### PROBLEM TO WORK ON
Would you copy the lines below exactly and omit the images?

### RECORDED DATA

=== Section Start ===

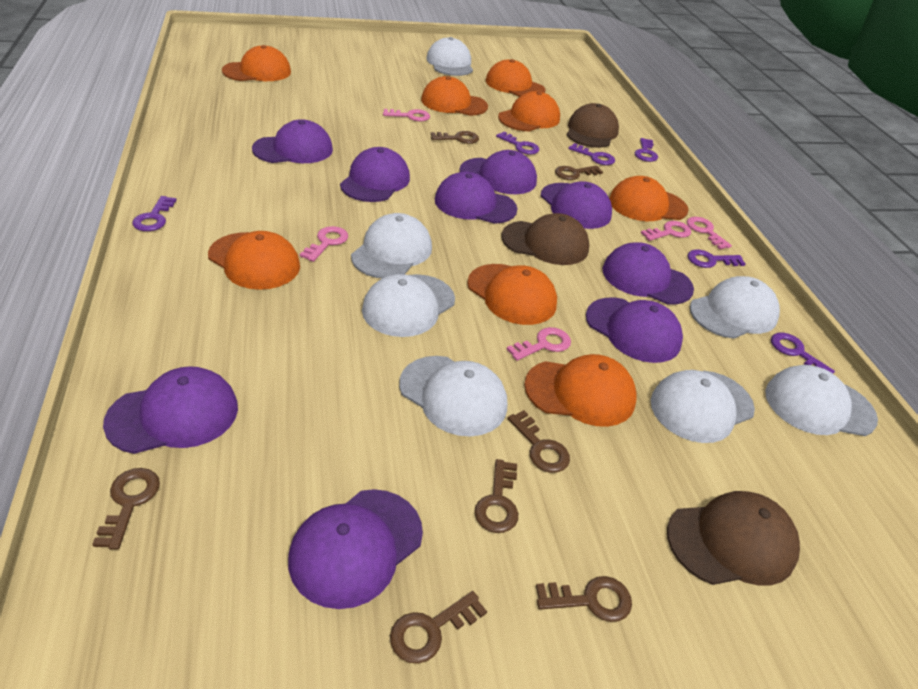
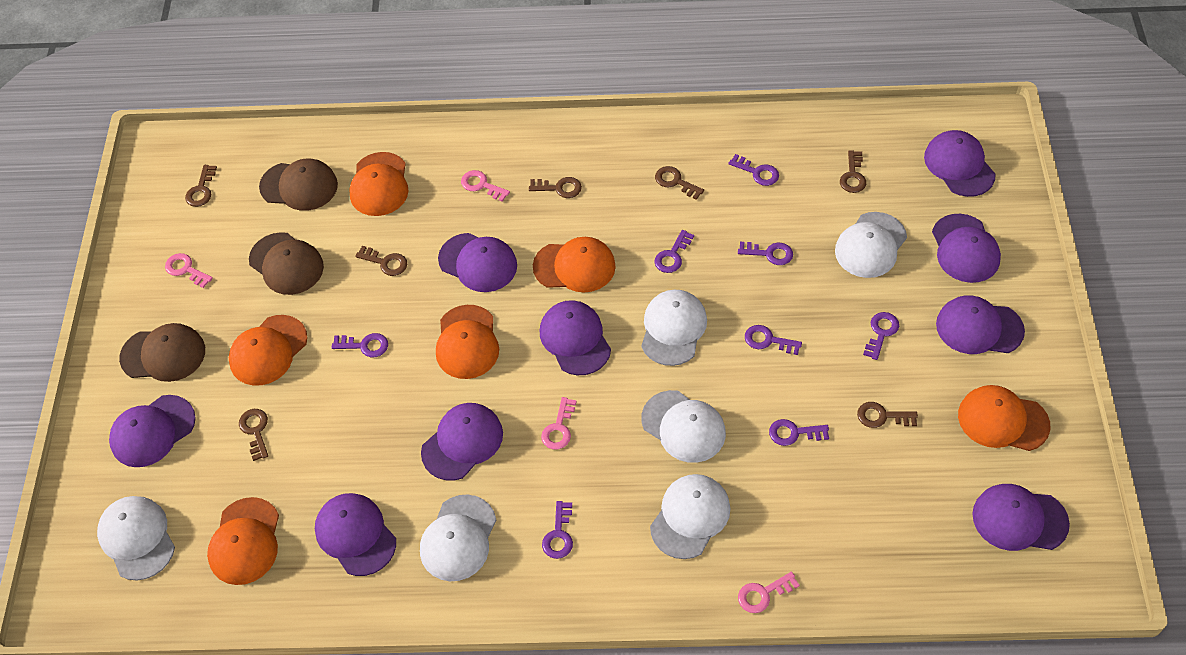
orange cap: 8 -> 6
pink key: 5 -> 4
purple key: 6 -> 8
white cap: 7 -> 6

=== Section End ===

### RESPONSE BELOW
orange cap: 8 -> 6
pink key: 5 -> 4
purple key: 6 -> 8
white cap: 7 -> 6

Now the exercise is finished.